╭──
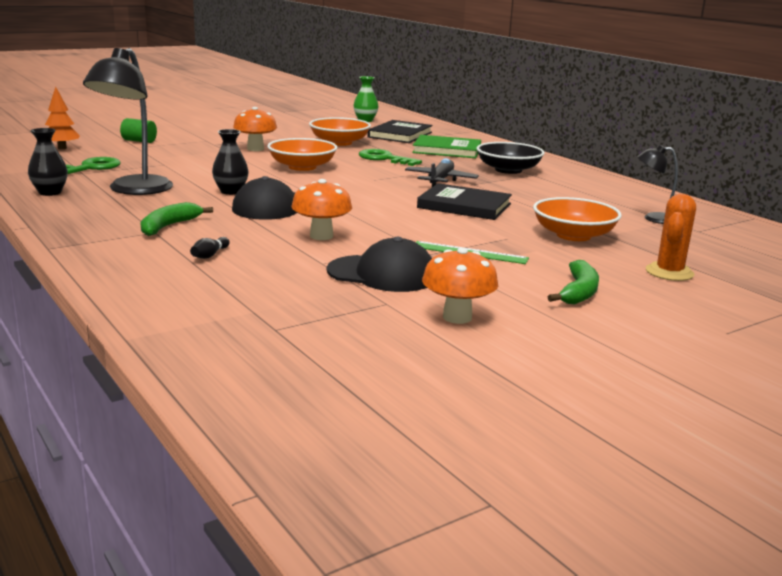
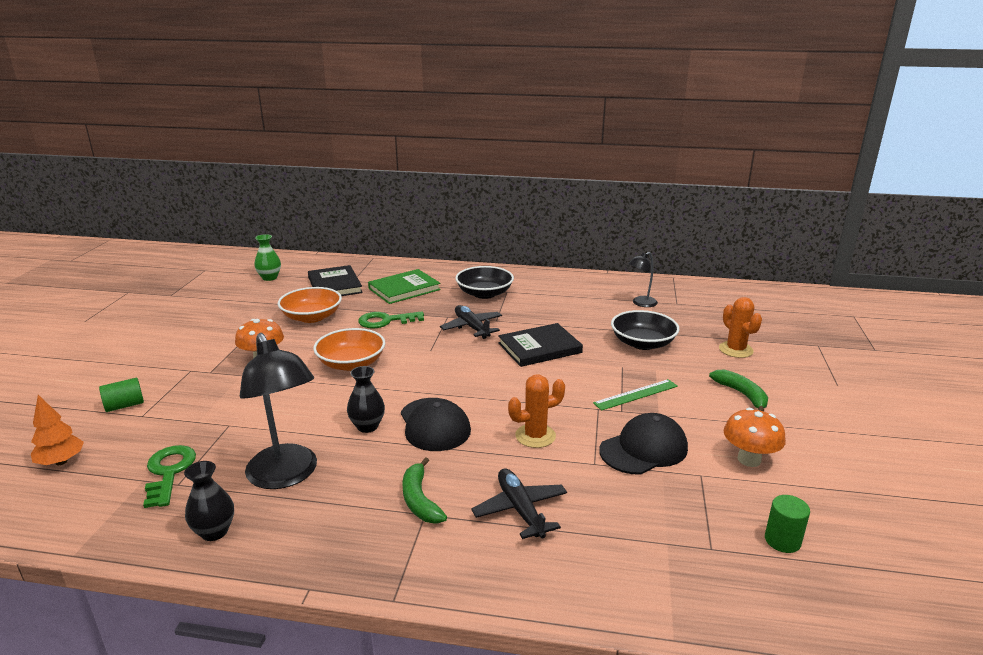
camera: 45 degrees left, 5 degrees up
(210, 255) = (520, 510): black bowling pin -> black plane
(321, 236) = (535, 436): orange mushroom -> orange cactus
(341, 356) = (782, 540): none -> green cylinder
(573, 235) = (642, 343): orange bowl -> black bowl

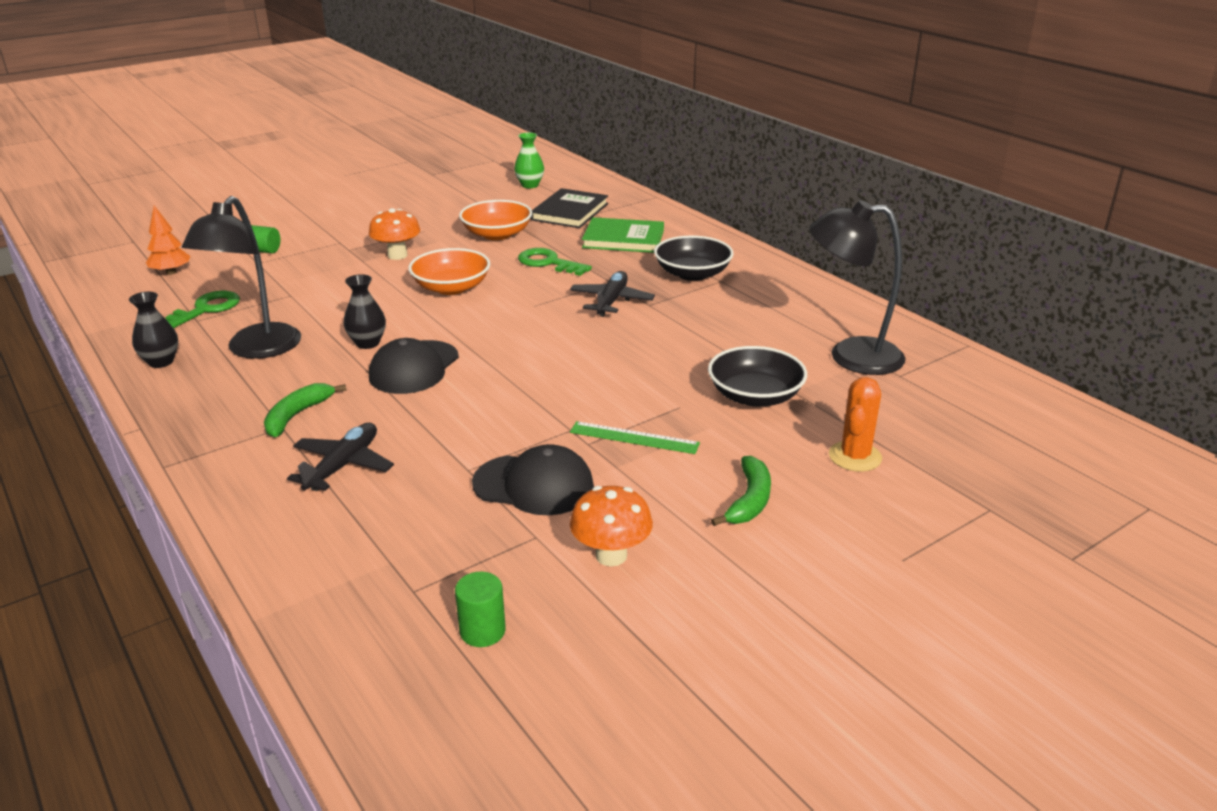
camera: 45 degrees right, 5 degrees up
(535, 436) = (469, 420): orange cactus -> none
(539, 348) = (635, 349): black book -> none
(641, 303) = (850, 356): black lamp -> black lamp, size x1.91

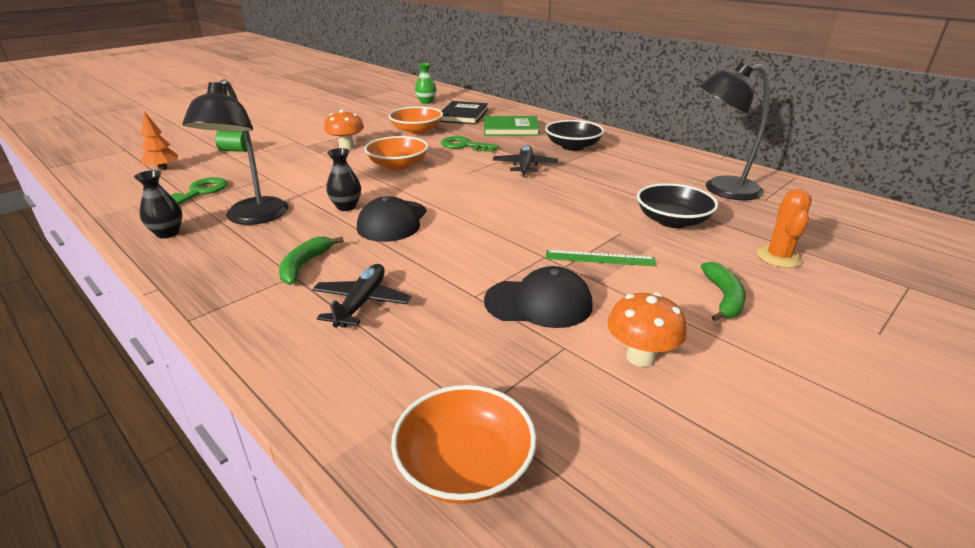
camera: 10 degrees left, 0 degrees up
(381, 636) = (465, 465): none -> orange bowl
(482, 631) = (564, 446): green cylinder -> none

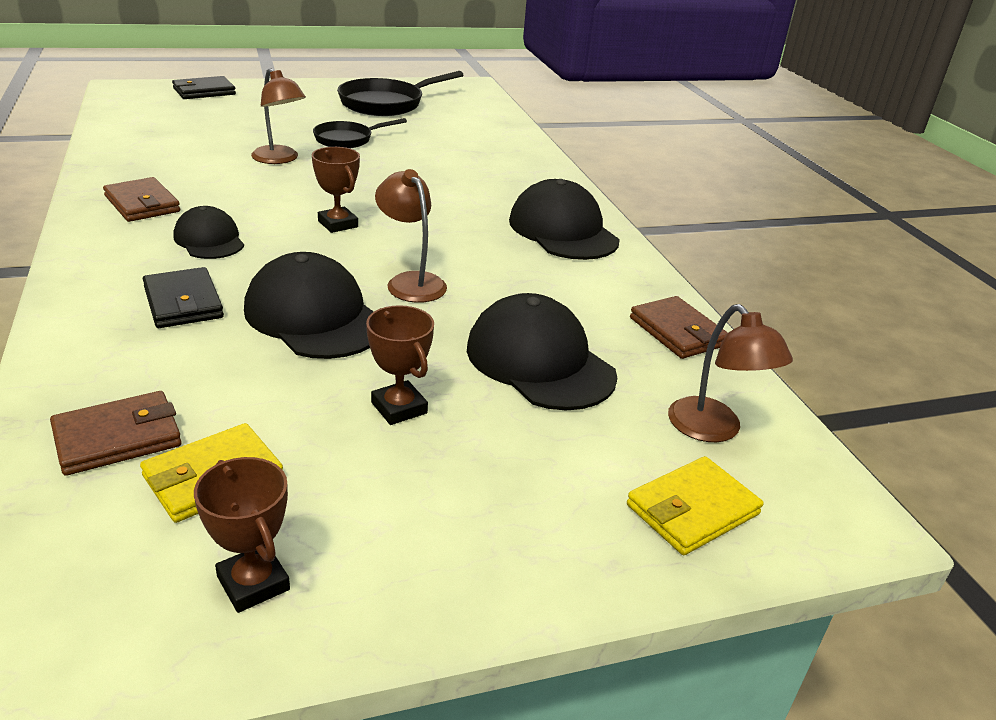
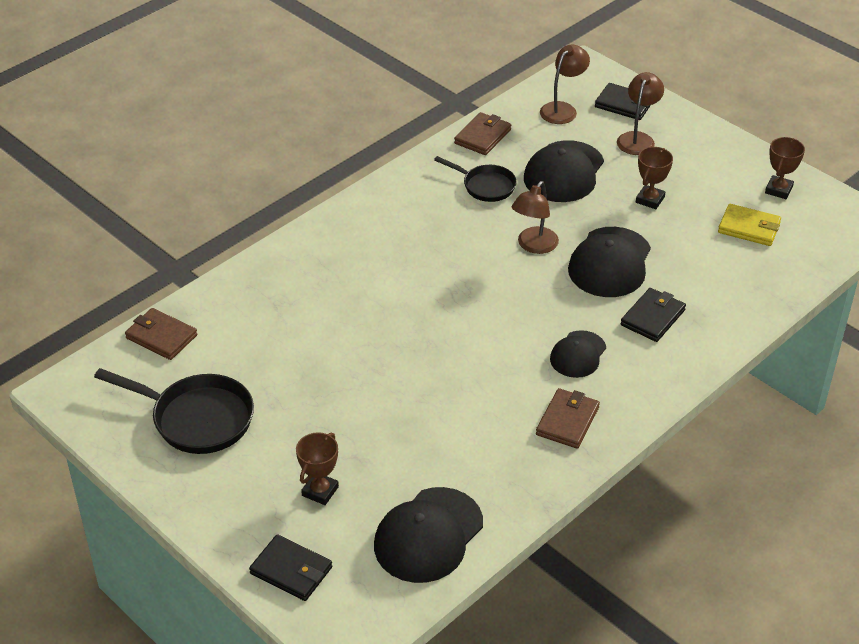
camera: 115 degrees left, 10 degrees up
(118, 437) = (762, 268): brown wallet -> brown wallet (161, 337)
(280, 159) = (413, 404): brown lamp -> brown lamp (637, 138)
(338, 224) = (493, 312): brown trophy -> brown trophy (320, 491)
(347, 139) = (327, 392): black pan -> black pan (485, 186)
(563, 231) = (393, 212): black cap -> black cap (428, 535)
(692, 510) = (624, 104): yellow wallet -> black wallet

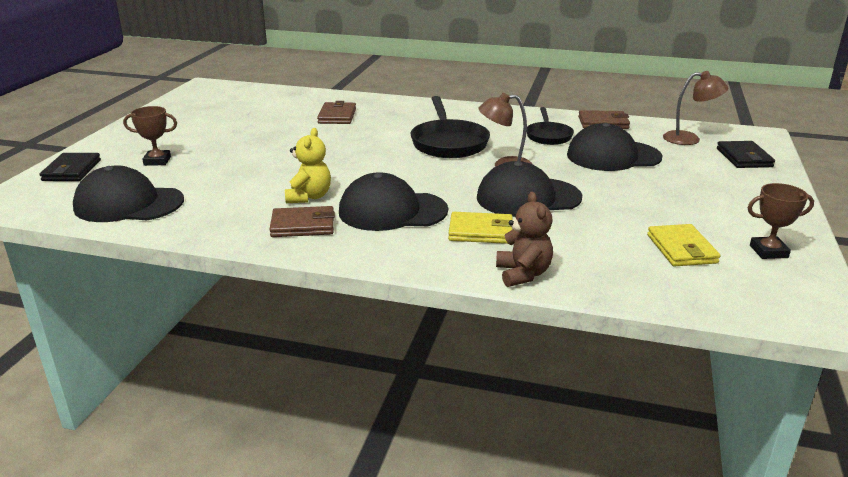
camera: 60 degrees right, 15 degrees down
(161, 337) = (272, 93): brown wallet -> brown wallet (337, 116)
(197, 419) = (205, 116): black pan -> black pan (448, 143)
(508, 399) = (309, 197): none -> yellow teddy bear
(578, 354) = (392, 211): black cap -> black cap, size x1.66
(637, 138) = (711, 172): brown lamp -> none
(650, 200) = (639, 195): brown trophy -> none
(653, 317) = (481, 231): black wallet -> yellow wallet
(734, 325) = (523, 274): none -> brown teddy bear

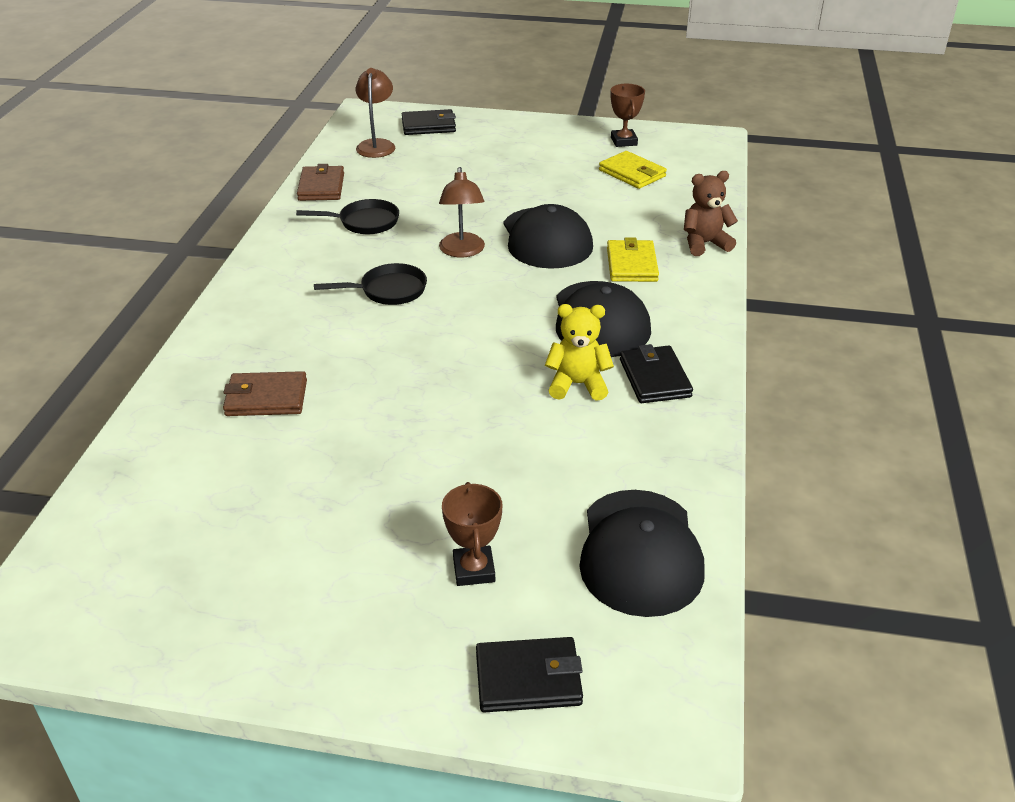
camera: 95 degrees left, 10 degrees up
(303, 225) = (654, 378): brown wallet -> black wallet
(448, 143) = (388, 290): black pan -> black pan, size x0.61
(613, 156) = (428, 188): black cap -> none
(681, 249) = (632, 173): yellow wallet -> yellow wallet turned 60 degrees clockwise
╰──
Task instructions: In the material above, how many lines include the word "yellow"? Answer with the number only.

Output of the exercise: 4